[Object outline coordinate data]
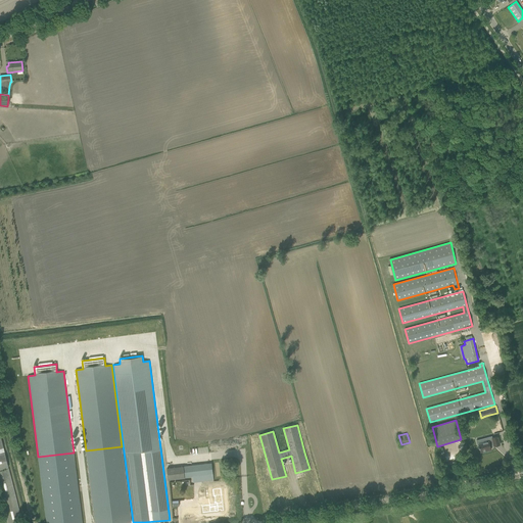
[(497,436),(492,437),(492,438),(491,437),(477,441),(478,446),(479,445),(481,453),(491,449),(490,446),(493,445),(494,446),(500,444),(497,436)]
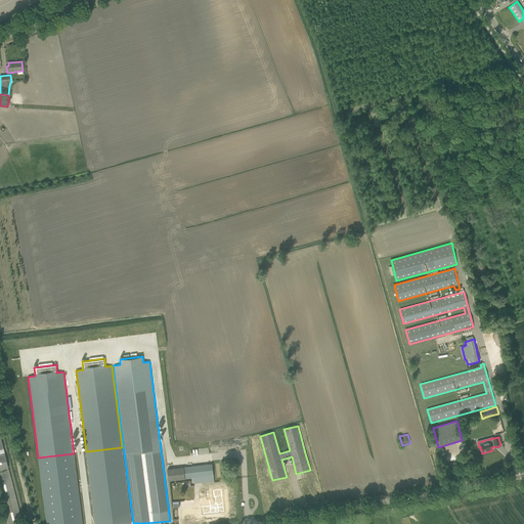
[(0,498),(6,523),(11,523),(23,521),(22,519),(20,519),(19,514),(0,438),(0,498)]
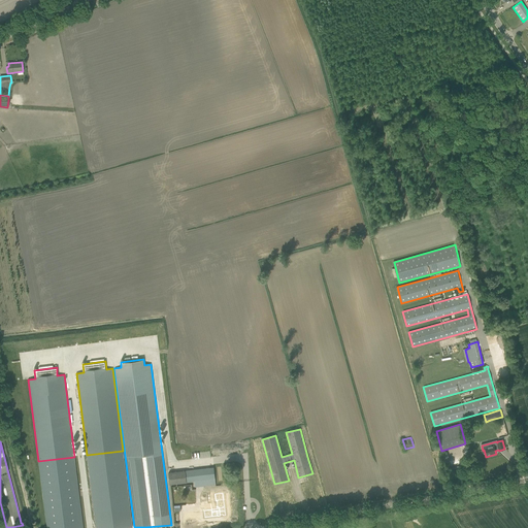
[(123,451),(87,455),(96,527),(124,527),(133,527),(123,451)]
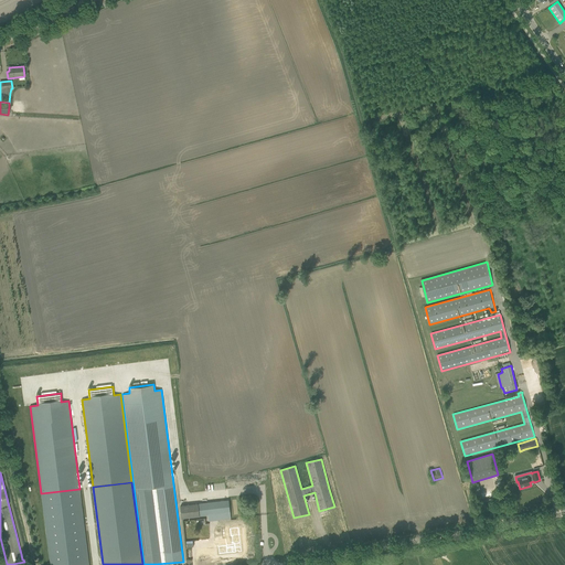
[(89,564),(80,489),(41,493),(50,564),(89,564)]
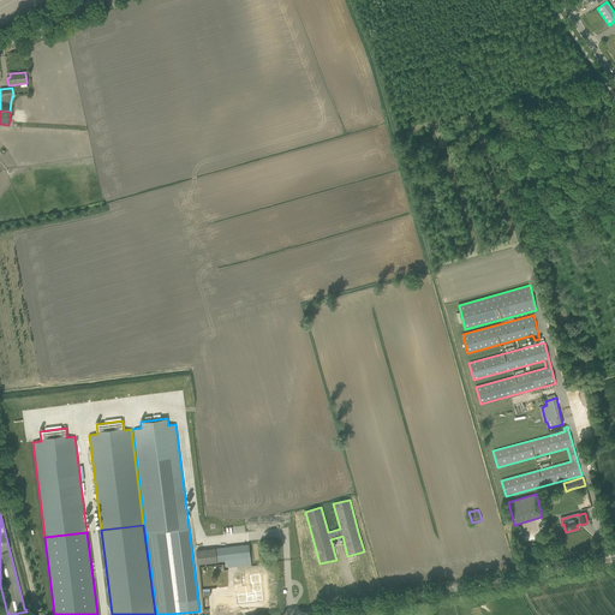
[(215,548),(218,561),(226,561),(227,568),(233,567),(232,562),(237,562),(237,566),(251,565),(249,544),(215,548)]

WHAT IS EXPECTED:
Every entry above is to be set down exactly; the pictures are to be left out.

SOLVED PROBLEM:
[(497,436),(492,437),(492,438),(491,437),(477,441),(478,446),(479,445),(481,453),(491,449),(490,446),(493,445),(494,446),(500,444),(497,436)]
[(0,498),(6,523),(11,523),(23,521),(22,519),(20,519),(19,514),(0,438),(0,498)]
[(123,451),(87,455),(96,527),(124,527),(133,527),(123,451)]
[(89,564),(80,489),(41,493),(50,564),(89,564)]
[(215,548),(218,561),(226,561),(227,568),(233,567),(232,562),(237,562),(237,566),(251,565),(249,544),(215,548)]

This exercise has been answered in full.